## Work instruction
Your reply should be the entries, output word for word, with each picture omitted.

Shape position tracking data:
:::

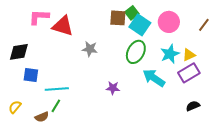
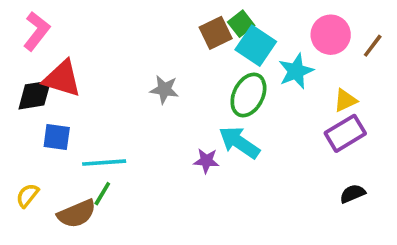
pink L-shape: (39, 17) -> (37, 31), moved, turned 125
brown square: (118, 18) -> (216, 33), turned -30
pink circle: (169, 22) -> (331, 35), moved
red triangle: (63, 26) -> (62, 79), moved
cyan star: (170, 54) -> (296, 71), moved
cyan arrow: (154, 78) -> (239, 142), moved
brown semicircle: (42, 117) -> (77, 214), size x1.5

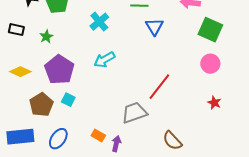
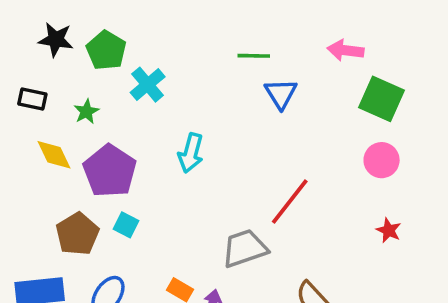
cyan cross: (99, 22) -> (148, 85), moved
cyan arrow: (104, 60) -> (191, 153), turned -45
yellow diamond: (20, 72) -> (54, 155), moved, turned 40

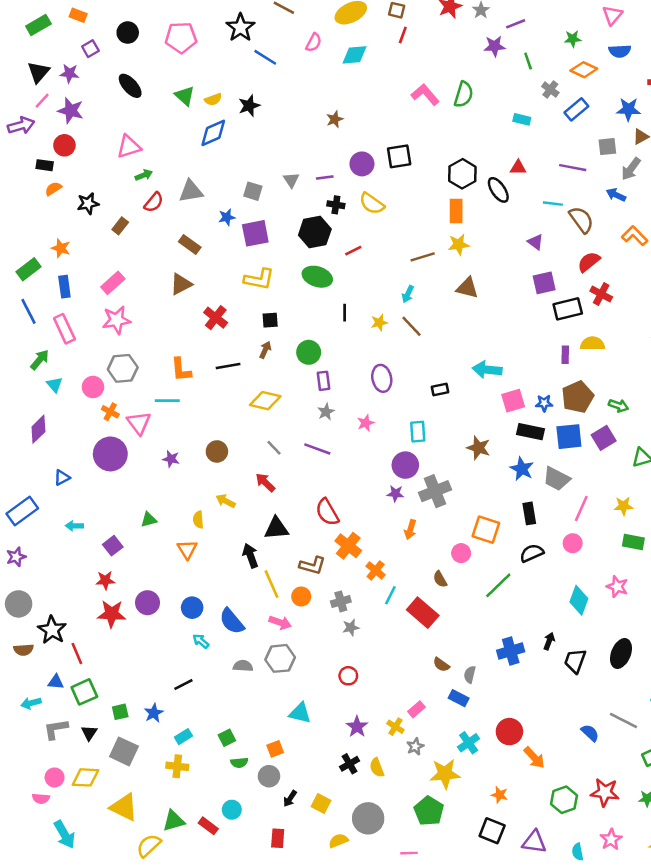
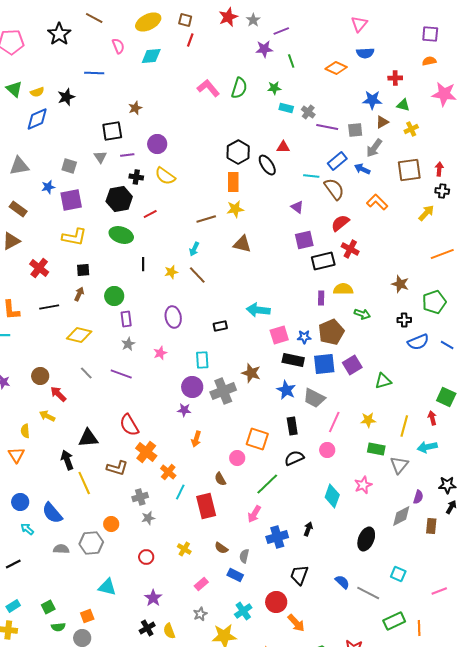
green star: (573, 39) -> (274, 88), moved
pink semicircle: (314, 42) -> (118, 46), turned -49
blue line: (265, 57) -> (94, 73), moved, turned -30
gray cross: (550, 90) -> (308, 112), moved
blue rectangle: (576, 109) -> (337, 161), moved
black square: (399, 156) -> (112, 131), moved
purple line: (573, 168) -> (327, 127), moved
green arrow: (619, 406) -> (362, 314), moved
red arrow: (265, 482) -> (58, 394), moved
gray cross: (435, 491) -> (223, 391), moved
pink star: (617, 587) -> (363, 485), turned 30
orange circle: (301, 596) -> (111, 524), moved
red rectangle: (423, 613) -> (206, 506), turned 35
pink arrow: (280, 623) -> (254, 514), moved, turned 102
black trapezoid: (575, 661) -> (299, 575), moved
yellow cross: (395, 727) -> (184, 549), moved
blue semicircle: (590, 733) -> (342, 582), moved

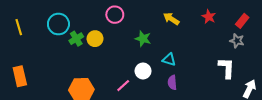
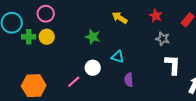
pink circle: (115, 15) -> (46, 14), moved
green cross: (76, 39) -> (29, 37), turned 32
gray star: (237, 41) -> (163, 39), moved
purple semicircle: (172, 82) -> (129, 80), moved

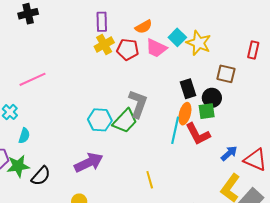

:::

## Your response
pink L-shape: (39, 17) -> (37, 31), moved, turned 125
brown square: (118, 18) -> (216, 33), turned -30
pink circle: (169, 22) -> (331, 35), moved
red triangle: (63, 26) -> (62, 79), moved
cyan star: (170, 54) -> (296, 71), moved
cyan arrow: (154, 78) -> (239, 142), moved
brown semicircle: (42, 117) -> (77, 214), size x1.5

cyan cross: (99, 22) -> (148, 85), moved
cyan arrow: (104, 60) -> (191, 153), turned -45
yellow diamond: (20, 72) -> (54, 155), moved, turned 40

green star: (573, 39) -> (274, 88), moved
pink semicircle: (314, 42) -> (118, 46), turned -49
blue line: (265, 57) -> (94, 73), moved, turned -30
gray cross: (550, 90) -> (308, 112), moved
blue rectangle: (576, 109) -> (337, 161), moved
black square: (399, 156) -> (112, 131), moved
purple line: (573, 168) -> (327, 127), moved
green arrow: (619, 406) -> (362, 314), moved
red arrow: (265, 482) -> (58, 394), moved
gray cross: (435, 491) -> (223, 391), moved
pink star: (617, 587) -> (363, 485), turned 30
orange circle: (301, 596) -> (111, 524), moved
red rectangle: (423, 613) -> (206, 506), turned 35
pink arrow: (280, 623) -> (254, 514), moved, turned 102
black trapezoid: (575, 661) -> (299, 575), moved
yellow cross: (395, 727) -> (184, 549), moved
blue semicircle: (590, 733) -> (342, 582), moved

pink circle: (115, 15) -> (46, 14), moved
green cross: (76, 39) -> (29, 37), turned 32
gray star: (237, 41) -> (163, 39), moved
purple semicircle: (172, 82) -> (129, 80), moved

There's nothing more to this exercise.